**What needs to be done**
Copy out, from the entries below, each line that holds the string "HALL".

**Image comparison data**
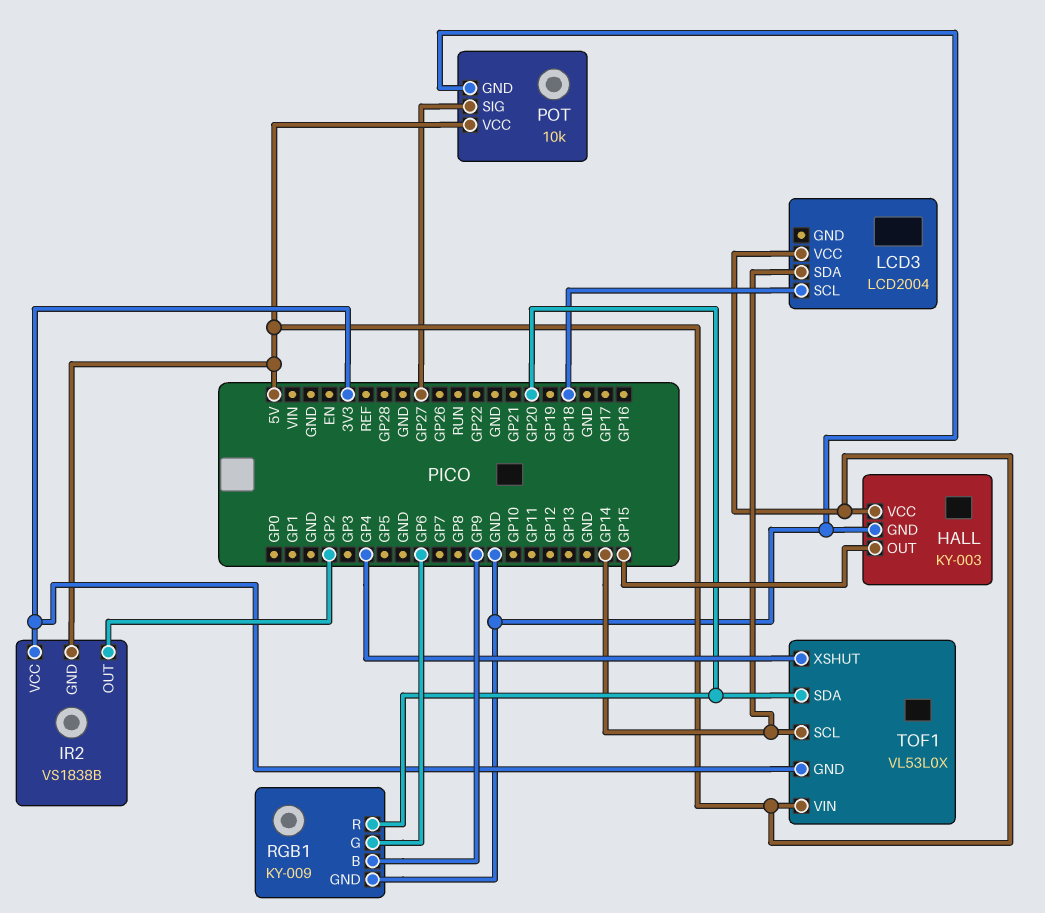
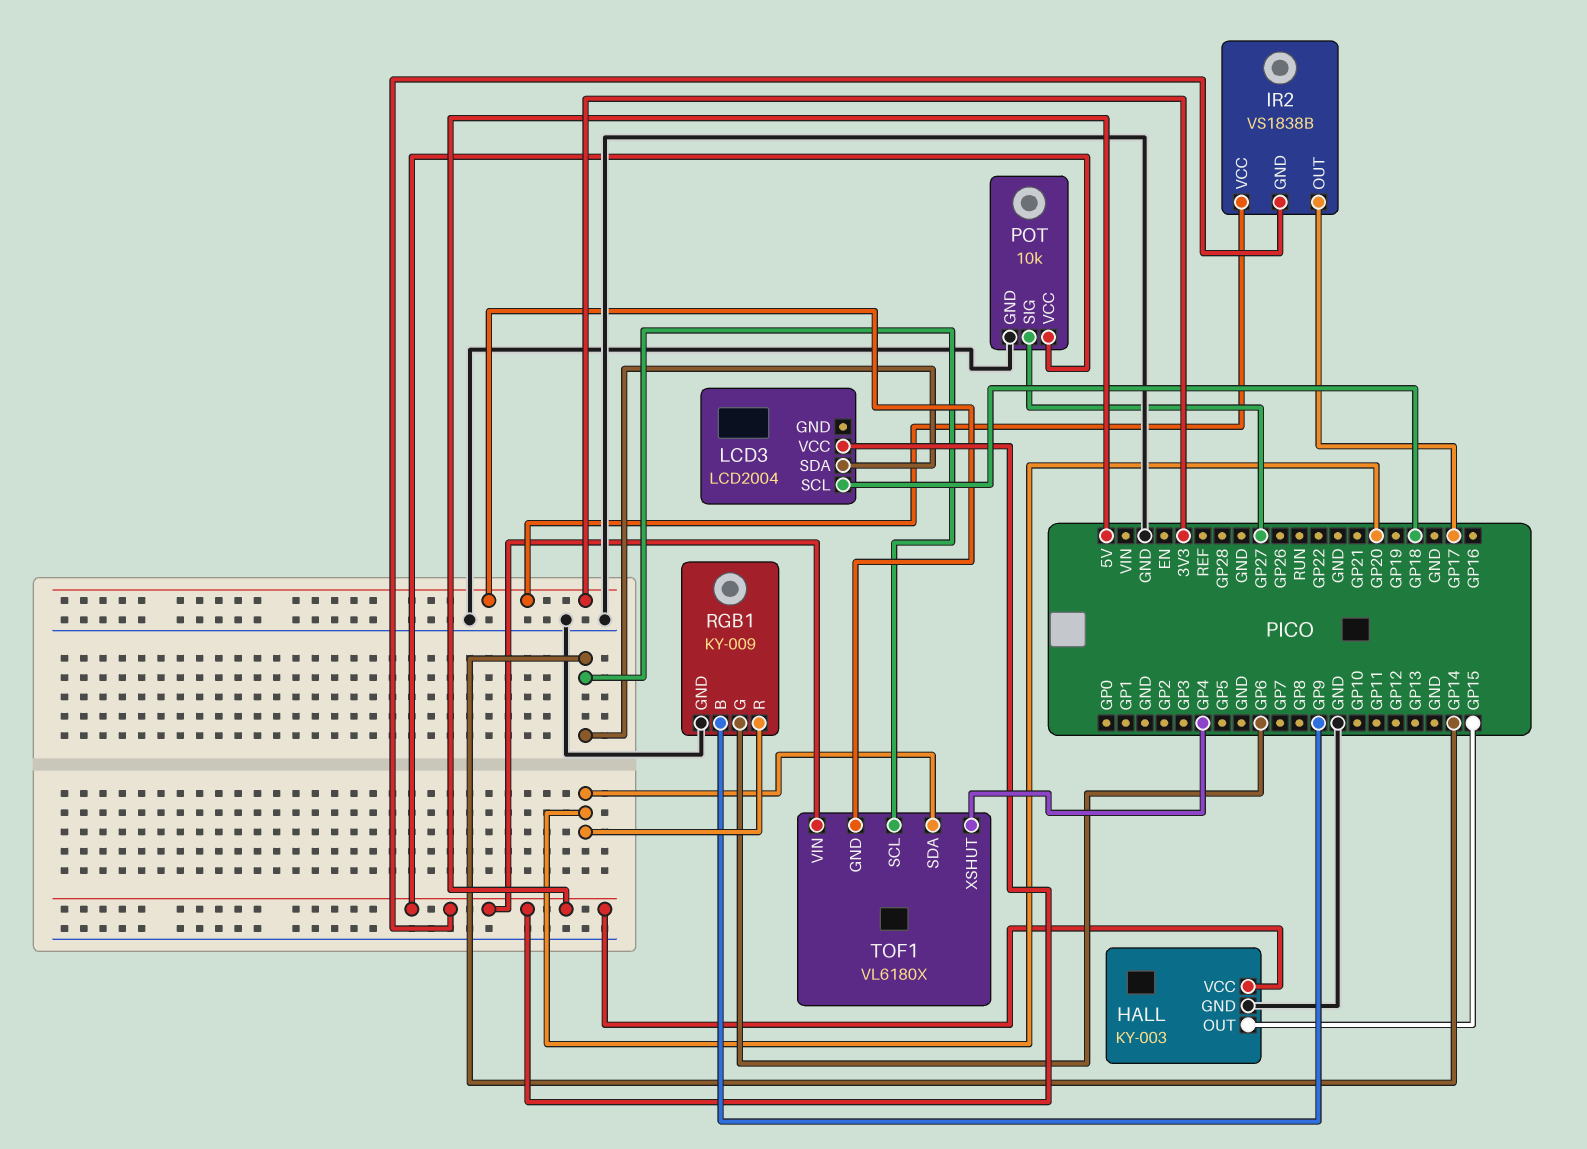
IR2 pin OUT: GP2 -> GP17
TOF1: VL53L0X -> VL6180X

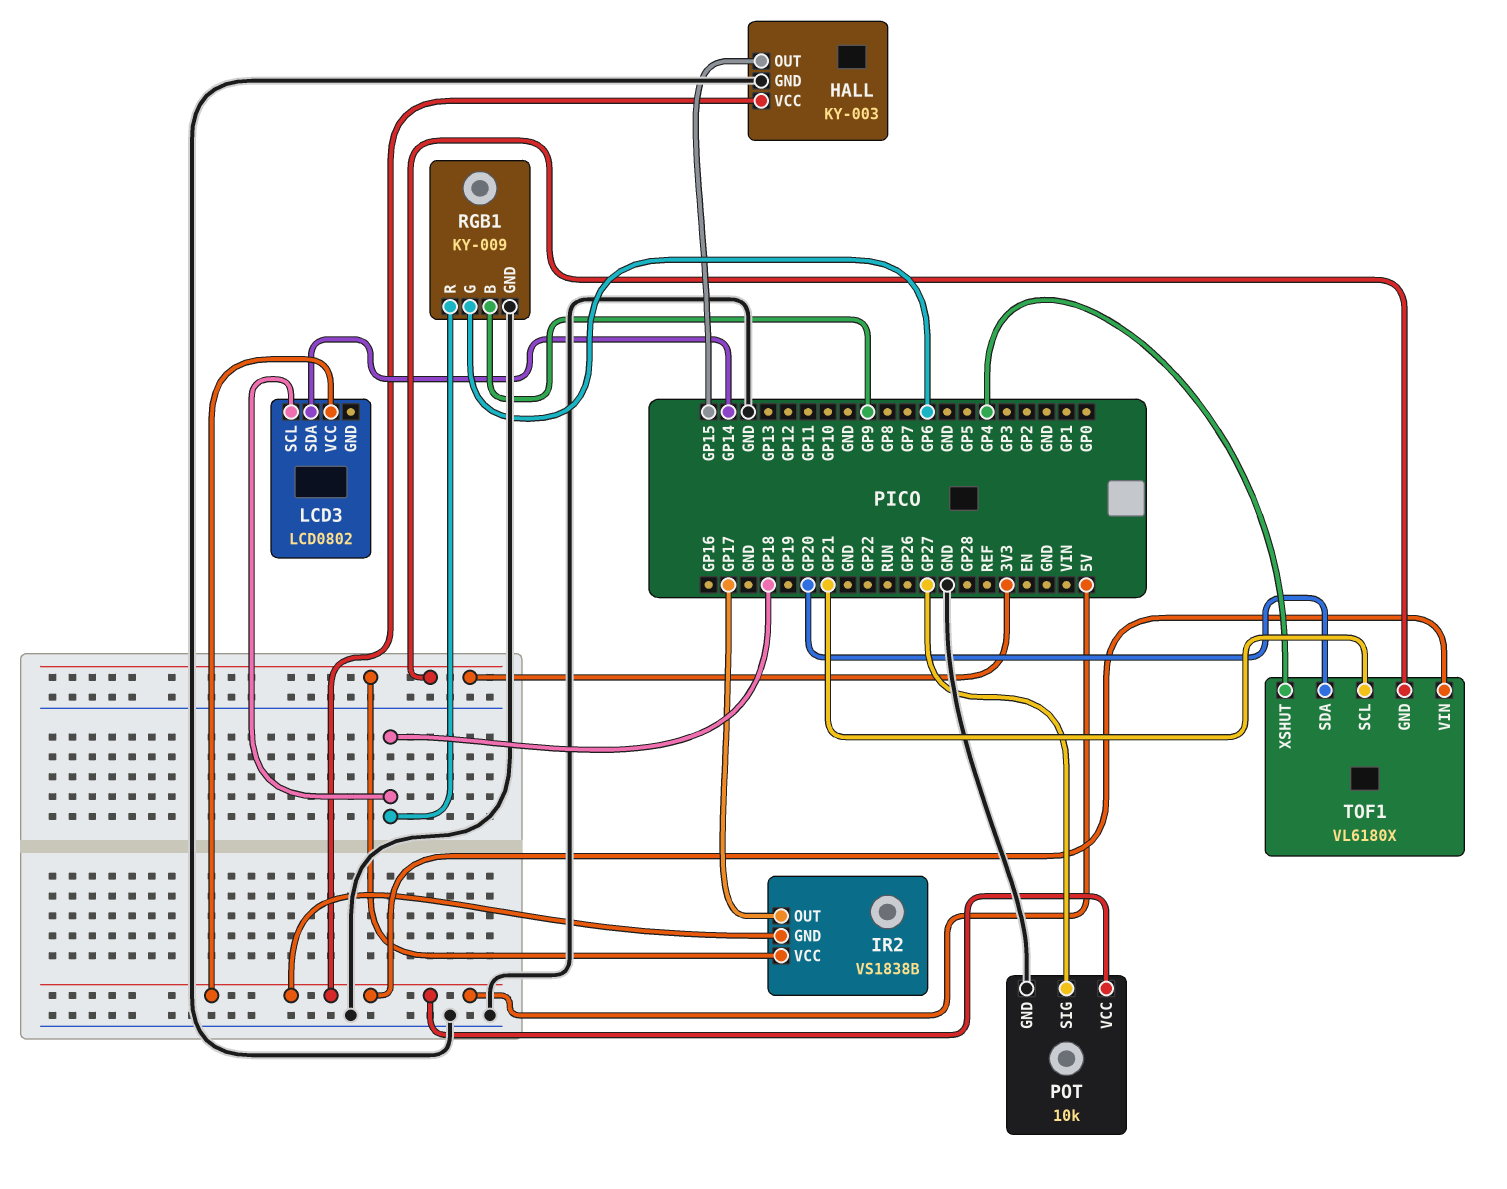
LCD3: LCD2004 -> LCD0802
RGB1 pin R: GP20 -> GP18
TOF1 pin SCL: GP14 -> GP21

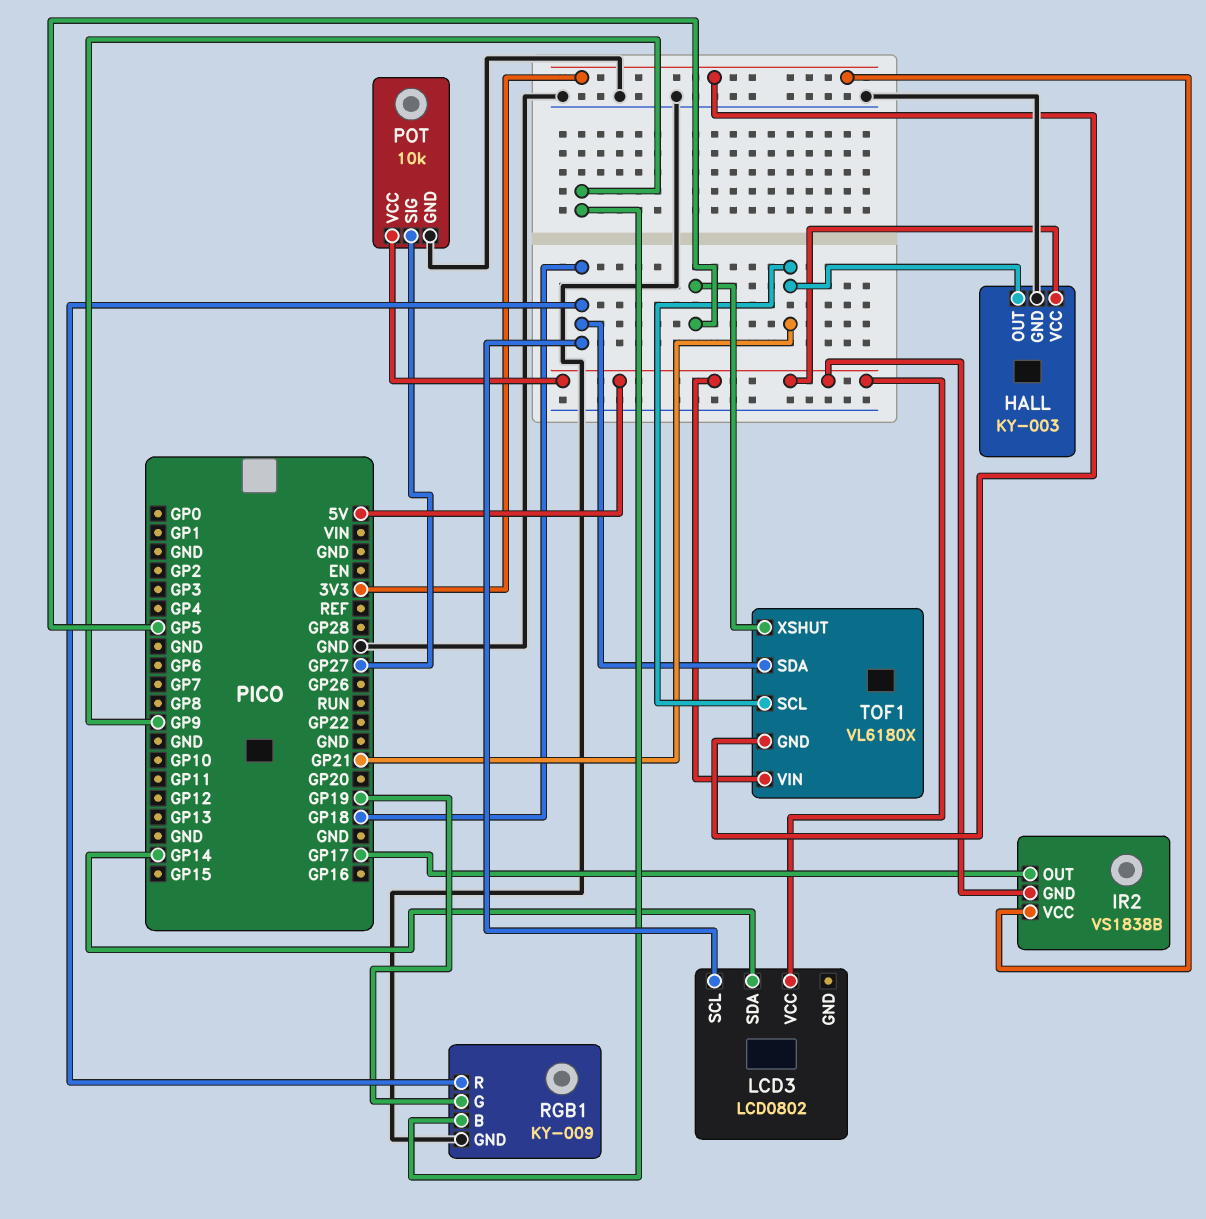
HALL pin OUT: GP15 -> GP21
RGB1 pin G: GP6 -> GP19
TOF1 pin SDA: GP20 -> GP18
TOF1 pin XSHUT: GP4 -> GP5

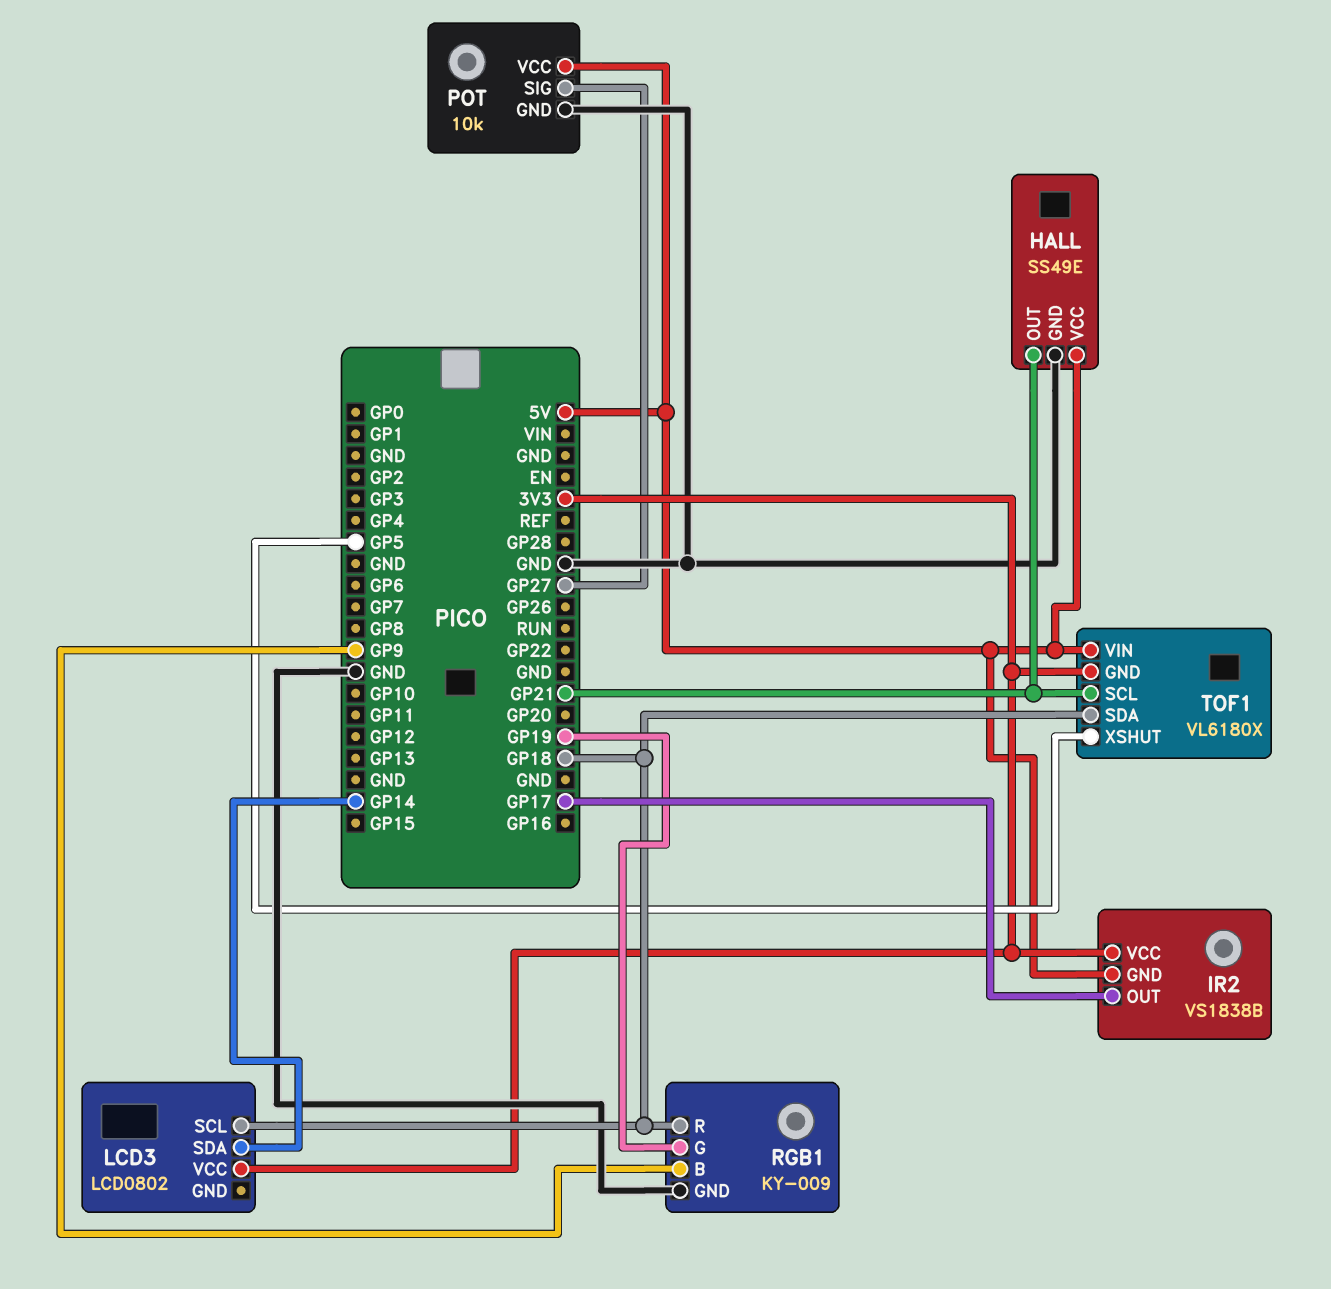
HALL: KY-003 -> SS49E
LCD3 pin VCC: 5V -> 3V3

**Answer space**
HALL pin OUT: GP15 -> GP21
HALL: KY-003 -> SS49E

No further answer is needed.